======== TASK MATERIAL ========

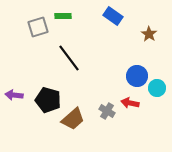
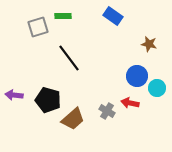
brown star: moved 10 px down; rotated 21 degrees counterclockwise
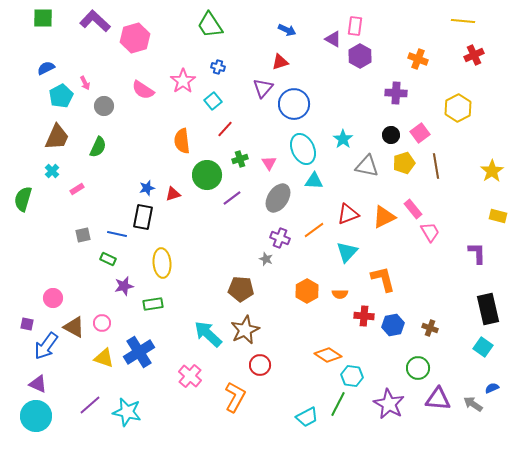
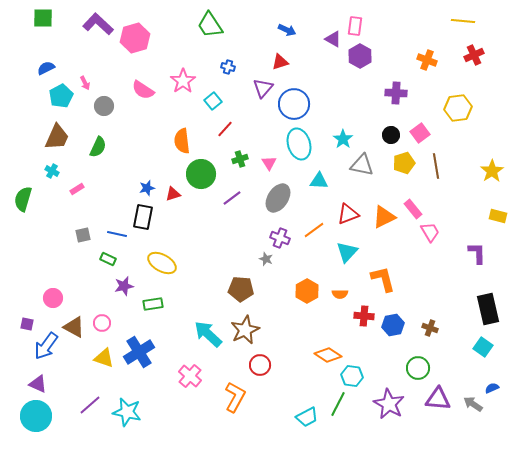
purple L-shape at (95, 21): moved 3 px right, 3 px down
orange cross at (418, 59): moved 9 px right, 1 px down
blue cross at (218, 67): moved 10 px right
yellow hexagon at (458, 108): rotated 20 degrees clockwise
cyan ellipse at (303, 149): moved 4 px left, 5 px up; rotated 8 degrees clockwise
gray triangle at (367, 166): moved 5 px left, 1 px up
cyan cross at (52, 171): rotated 16 degrees counterclockwise
green circle at (207, 175): moved 6 px left, 1 px up
cyan triangle at (314, 181): moved 5 px right
yellow ellipse at (162, 263): rotated 56 degrees counterclockwise
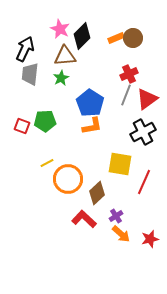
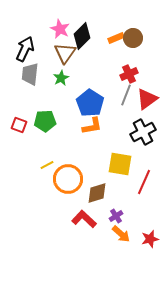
brown triangle: moved 3 px up; rotated 50 degrees counterclockwise
red square: moved 3 px left, 1 px up
yellow line: moved 2 px down
brown diamond: rotated 25 degrees clockwise
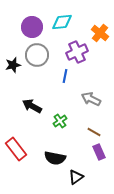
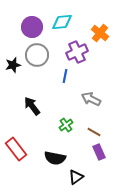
black arrow: rotated 24 degrees clockwise
green cross: moved 6 px right, 4 px down
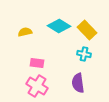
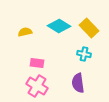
yellow rectangle: moved 2 px right, 2 px up
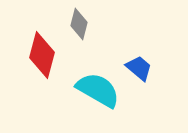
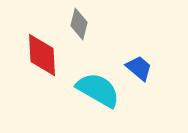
red diamond: rotated 18 degrees counterclockwise
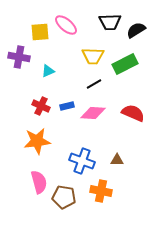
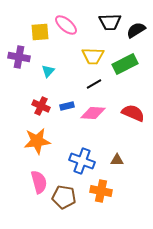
cyan triangle: rotated 24 degrees counterclockwise
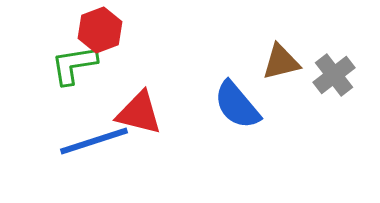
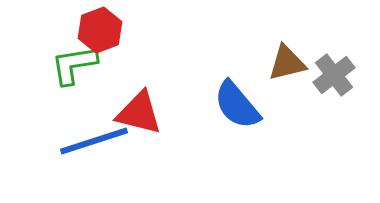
brown triangle: moved 6 px right, 1 px down
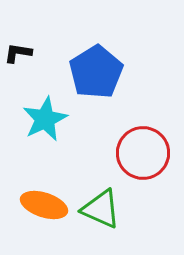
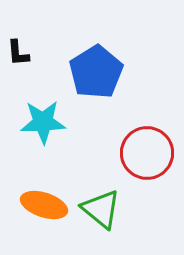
black L-shape: rotated 104 degrees counterclockwise
cyan star: moved 2 px left, 3 px down; rotated 24 degrees clockwise
red circle: moved 4 px right
green triangle: rotated 15 degrees clockwise
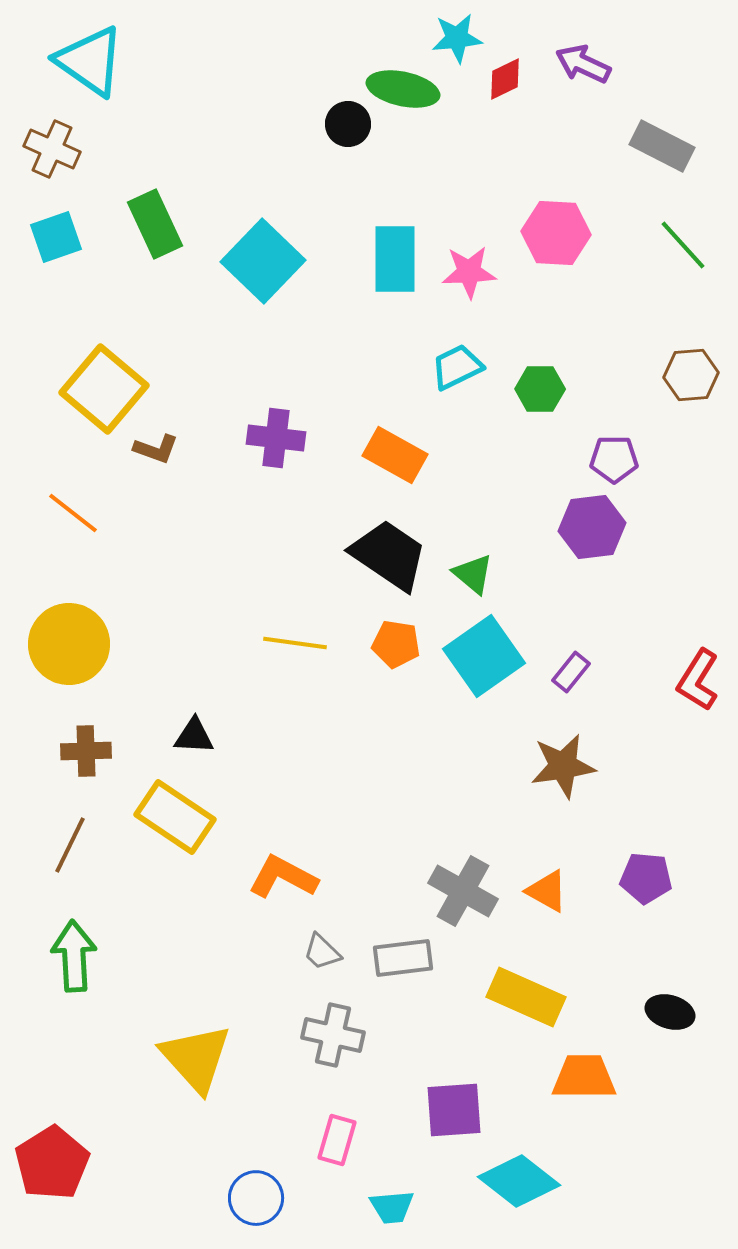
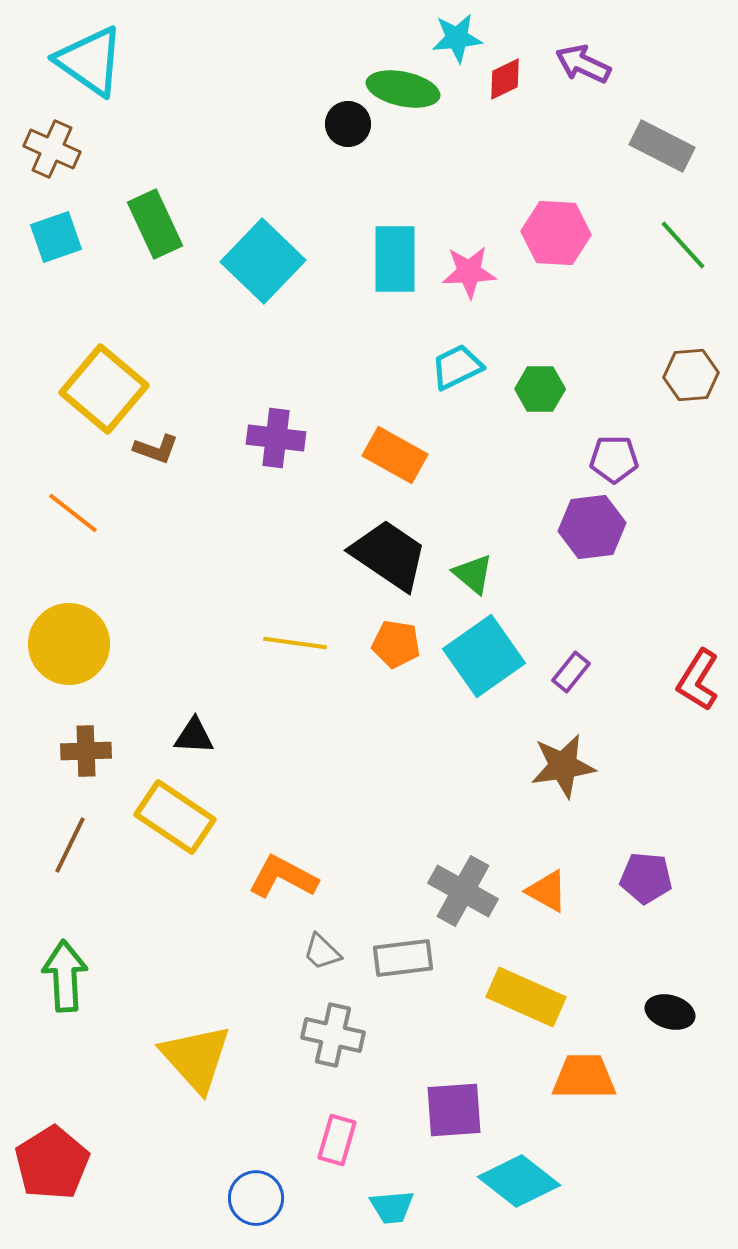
green arrow at (74, 956): moved 9 px left, 20 px down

========

WHAT YOU HAVE TO DO:
Please return every line of the material above unchanged, leaving out the pictures.

SOLUTION FOR THIS TASK:
brown star: moved 10 px down; rotated 21 degrees counterclockwise
purple L-shape at (95, 21): moved 3 px right, 3 px down
orange cross at (418, 59): moved 9 px right, 1 px down
blue cross at (218, 67): moved 10 px right
yellow hexagon at (458, 108): rotated 20 degrees clockwise
cyan ellipse at (303, 149): moved 4 px left, 5 px up; rotated 8 degrees clockwise
gray triangle at (367, 166): moved 5 px left, 1 px up
cyan cross at (52, 171): rotated 16 degrees counterclockwise
green circle at (207, 175): moved 6 px left, 1 px up
cyan triangle at (314, 181): moved 5 px right
yellow ellipse at (162, 263): rotated 56 degrees counterclockwise
brown triangle: moved 3 px up; rotated 50 degrees counterclockwise
red square: moved 3 px left, 1 px up
yellow line: moved 2 px down
brown diamond: rotated 25 degrees clockwise
black arrow: rotated 24 degrees clockwise
green cross: moved 6 px right, 4 px down
yellow rectangle: moved 2 px right, 2 px up
red diamond: rotated 18 degrees counterclockwise
cyan triangle: rotated 24 degrees counterclockwise
brown triangle: moved 6 px right, 1 px down
black L-shape: rotated 104 degrees counterclockwise
cyan star: moved 2 px left, 3 px down; rotated 24 degrees clockwise
red circle: moved 4 px right
green triangle: rotated 15 degrees clockwise
green arrow at (74, 956): moved 9 px left, 20 px down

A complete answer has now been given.